[RAW DATA — start]
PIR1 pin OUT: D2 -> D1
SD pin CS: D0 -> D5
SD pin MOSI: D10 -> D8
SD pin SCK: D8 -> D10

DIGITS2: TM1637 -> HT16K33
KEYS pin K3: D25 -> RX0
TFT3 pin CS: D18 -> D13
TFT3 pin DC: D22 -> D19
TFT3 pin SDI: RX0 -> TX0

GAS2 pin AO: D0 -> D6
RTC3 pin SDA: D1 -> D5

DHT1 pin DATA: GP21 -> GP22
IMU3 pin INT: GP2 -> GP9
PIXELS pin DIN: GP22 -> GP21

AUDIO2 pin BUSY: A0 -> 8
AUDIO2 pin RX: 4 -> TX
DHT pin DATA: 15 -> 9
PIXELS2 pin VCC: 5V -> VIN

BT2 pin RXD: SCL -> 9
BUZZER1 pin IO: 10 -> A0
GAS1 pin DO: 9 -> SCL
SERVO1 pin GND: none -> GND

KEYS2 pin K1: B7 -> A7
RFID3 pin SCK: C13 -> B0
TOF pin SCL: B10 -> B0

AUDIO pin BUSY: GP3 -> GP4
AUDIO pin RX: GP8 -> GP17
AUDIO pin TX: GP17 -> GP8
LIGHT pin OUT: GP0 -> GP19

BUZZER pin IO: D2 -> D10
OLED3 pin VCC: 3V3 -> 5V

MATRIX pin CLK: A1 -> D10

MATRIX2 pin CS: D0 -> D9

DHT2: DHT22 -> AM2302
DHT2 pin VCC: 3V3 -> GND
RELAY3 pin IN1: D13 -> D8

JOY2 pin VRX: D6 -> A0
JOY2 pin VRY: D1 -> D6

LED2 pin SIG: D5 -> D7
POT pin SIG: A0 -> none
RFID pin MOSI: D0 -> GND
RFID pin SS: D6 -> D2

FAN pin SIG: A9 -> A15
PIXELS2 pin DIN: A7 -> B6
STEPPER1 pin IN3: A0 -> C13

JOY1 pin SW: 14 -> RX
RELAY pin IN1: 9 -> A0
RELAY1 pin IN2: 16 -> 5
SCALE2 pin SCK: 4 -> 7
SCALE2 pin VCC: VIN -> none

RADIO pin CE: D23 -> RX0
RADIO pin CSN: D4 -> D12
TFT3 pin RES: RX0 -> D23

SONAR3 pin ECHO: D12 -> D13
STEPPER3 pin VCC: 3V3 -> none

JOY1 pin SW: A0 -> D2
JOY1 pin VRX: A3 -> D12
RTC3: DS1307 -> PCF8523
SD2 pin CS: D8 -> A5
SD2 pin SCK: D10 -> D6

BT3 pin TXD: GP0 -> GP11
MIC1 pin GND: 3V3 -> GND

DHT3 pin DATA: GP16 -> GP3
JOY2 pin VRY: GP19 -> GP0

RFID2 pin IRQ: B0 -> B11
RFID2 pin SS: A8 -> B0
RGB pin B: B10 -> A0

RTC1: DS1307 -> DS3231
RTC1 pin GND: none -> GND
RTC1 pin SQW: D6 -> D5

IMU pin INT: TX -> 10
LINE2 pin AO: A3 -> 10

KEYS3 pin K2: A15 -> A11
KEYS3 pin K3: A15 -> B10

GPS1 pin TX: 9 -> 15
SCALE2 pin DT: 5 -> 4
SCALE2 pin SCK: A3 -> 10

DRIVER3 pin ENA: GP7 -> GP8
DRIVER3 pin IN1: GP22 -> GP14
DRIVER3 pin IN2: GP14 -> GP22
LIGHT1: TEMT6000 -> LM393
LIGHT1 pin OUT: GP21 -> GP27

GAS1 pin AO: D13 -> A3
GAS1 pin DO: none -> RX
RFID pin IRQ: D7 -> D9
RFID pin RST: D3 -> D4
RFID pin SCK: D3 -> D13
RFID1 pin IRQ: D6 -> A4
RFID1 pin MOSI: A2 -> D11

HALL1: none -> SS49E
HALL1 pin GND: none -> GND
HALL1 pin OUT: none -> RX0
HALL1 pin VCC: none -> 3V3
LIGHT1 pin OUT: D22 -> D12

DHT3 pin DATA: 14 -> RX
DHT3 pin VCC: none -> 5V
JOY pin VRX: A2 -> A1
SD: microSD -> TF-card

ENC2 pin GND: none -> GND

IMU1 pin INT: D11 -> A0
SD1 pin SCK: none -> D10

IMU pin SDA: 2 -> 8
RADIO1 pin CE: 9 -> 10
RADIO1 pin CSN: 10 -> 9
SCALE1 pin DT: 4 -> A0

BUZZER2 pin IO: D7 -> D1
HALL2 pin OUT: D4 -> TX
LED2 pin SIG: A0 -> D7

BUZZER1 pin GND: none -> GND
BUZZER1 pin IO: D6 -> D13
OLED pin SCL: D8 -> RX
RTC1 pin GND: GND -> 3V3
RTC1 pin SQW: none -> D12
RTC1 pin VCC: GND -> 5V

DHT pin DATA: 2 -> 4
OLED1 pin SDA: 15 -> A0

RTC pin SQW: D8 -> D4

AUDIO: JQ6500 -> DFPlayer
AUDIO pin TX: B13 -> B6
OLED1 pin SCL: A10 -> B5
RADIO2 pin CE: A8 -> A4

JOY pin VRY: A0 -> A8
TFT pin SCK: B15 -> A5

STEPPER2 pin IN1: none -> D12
[RAW DATA — finish]
BRIEF: Return the records given above in their entirety, word for word.

RESPONSE TO THIS EXERCISE:
PIR1 pin OUT: D2 -> D1
SD pin CS: D0 -> D5
SD pin MOSI: D10 -> D8
SD pin SCK: D8 -> D10

DIGITS2: TM1637 -> HT16K33
KEYS pin K3: D25 -> RX0
TFT3 pin CS: D18 -> D13
TFT3 pin DC: D22 -> D19
TFT3 pin SDI: RX0 -> TX0

GAS2 pin AO: D0 -> D6
RTC3 pin SDA: D1 -> D5

DHT1 pin DATA: GP21 -> GP22
IMU3 pin INT: GP2 -> GP9
PIXELS pin DIN: GP22 -> GP21

AUDIO2 pin BUSY: A0 -> 8
AUDIO2 pin RX: 4 -> TX
DHT pin DATA: 15 -> 9
PIXELS2 pin VCC: 5V -> VIN

BT2 pin RXD: SCL -> 9
BUZZER1 pin IO: 10 -> A0
GAS1 pin DO: 9 -> SCL
SERVO1 pin GND: none -> GND

KEYS2 pin K1: B7 -> A7
RFID3 pin SCK: C13 -> B0
TOF pin SCL: B10 -> B0

AUDIO pin BUSY: GP3 -> GP4
AUDIO pin RX: GP8 -> GP17
AUDIO pin TX: GP17 -> GP8
LIGHT pin OUT: GP0 -> GP19

BUZZER pin IO: D2 -> D10
OLED3 pin VCC: 3V3 -> 5V

MATRIX pin CLK: A1 -> D10

MATRIX2 pin CS: D0 -> D9

DHT2: DHT22 -> AM2302
DHT2 pin VCC: 3V3 -> GND
RELAY3 pin IN1: D13 -> D8

JOY2 pin VRX: D6 -> A0
JOY2 pin VRY: D1 -> D6

LED2 pin SIG: D5 -> D7
POT pin SIG: A0 -> none
RFID pin MOSI: D0 -> GND
RFID pin SS: D6 -> D2

FAN pin SIG: A9 -> A15
PIXELS2 pin DIN: A7 -> B6
STEPPER1 pin IN3: A0 -> C13

JOY1 pin SW: 14 -> RX
RELAY pin IN1: 9 -> A0
RELAY1 pin IN2: 16 -> 5
SCALE2 pin SCK: 4 -> 7
SCALE2 pin VCC: VIN -> none

RADIO pin CE: D23 -> RX0
RADIO pin CSN: D4 -> D12
TFT3 pin RES: RX0 -> D23

SONAR3 pin ECHO: D12 -> D13
STEPPER3 pin VCC: 3V3 -> none

JOY1 pin SW: A0 -> D2
JOY1 pin VRX: A3 -> D12
RTC3: DS1307 -> PCF8523
SD2 pin CS: D8 -> A5
SD2 pin SCK: D10 -> D6

BT3 pin TXD: GP0 -> GP11
MIC1 pin GND: 3V3 -> GND

DHT3 pin DATA: GP16 -> GP3
JOY2 pin VRY: GP19 -> GP0

RFID2 pin IRQ: B0 -> B11
RFID2 pin SS: A8 -> B0
RGB pin B: B10 -> A0

RTC1: DS1307 -> DS3231
RTC1 pin GND: none -> GND
RTC1 pin SQW: D6 -> D5

IMU pin INT: TX -> 10
LINE2 pin AO: A3 -> 10

KEYS3 pin K2: A15 -> A11
KEYS3 pin K3: A15 -> B10

GPS1 pin TX: 9 -> 15
SCALE2 pin DT: 5 -> 4
SCALE2 pin SCK: A3 -> 10

DRIVER3 pin ENA: GP7 -> GP8
DRIVER3 pin IN1: GP22 -> GP14
DRIVER3 pin IN2: GP14 -> GP22
LIGHT1: TEMT6000 -> LM393
LIGHT1 pin OUT: GP21 -> GP27

GAS1 pin AO: D13 -> A3
GAS1 pin DO: none -> RX
RFID pin IRQ: D7 -> D9
RFID pin RST: D3 -> D4
RFID pin SCK: D3 -> D13
RFID1 pin IRQ: D6 -> A4
RFID1 pin MOSI: A2 -> D11

HALL1: none -> SS49E
HALL1 pin GND: none -> GND
HALL1 pin OUT: none -> RX0
HALL1 pin VCC: none -> 3V3
LIGHT1 pin OUT: D22 -> D12

DHT3 pin DATA: 14 -> RX
DHT3 pin VCC: none -> 5V
JOY pin VRX: A2 -> A1
SD: microSD -> TF-card

ENC2 pin GND: none -> GND

IMU1 pin INT: D11 -> A0
SD1 pin SCK: none -> D10

IMU pin SDA: 2 -> 8
RADIO1 pin CE: 9 -> 10
RADIO1 pin CSN: 10 -> 9
SCALE1 pin DT: 4 -> A0

BUZZER2 pin IO: D7 -> D1
HALL2 pin OUT: D4 -> TX
LED2 pin SIG: A0 -> D7

BUZZER1 pin GND: none -> GND
BUZZER1 pin IO: D6 -> D13
OLED pin SCL: D8 -> RX
RTC1 pin GND: GND -> 3V3
RTC1 pin SQW: none -> D12
RTC1 pin VCC: GND -> 5V

DHT pin DATA: 2 -> 4
OLED1 pin SDA: 15 -> A0

RTC pin SQW: D8 -> D4

AUDIO: JQ6500 -> DFPlayer
AUDIO pin TX: B13 -> B6
OLED1 pin SCL: A10 -> B5
RADIO2 pin CE: A8 -> A4

JOY pin VRY: A0 -> A8
TFT pin SCK: B15 -> A5

STEPPER2 pin IN1: none -> D12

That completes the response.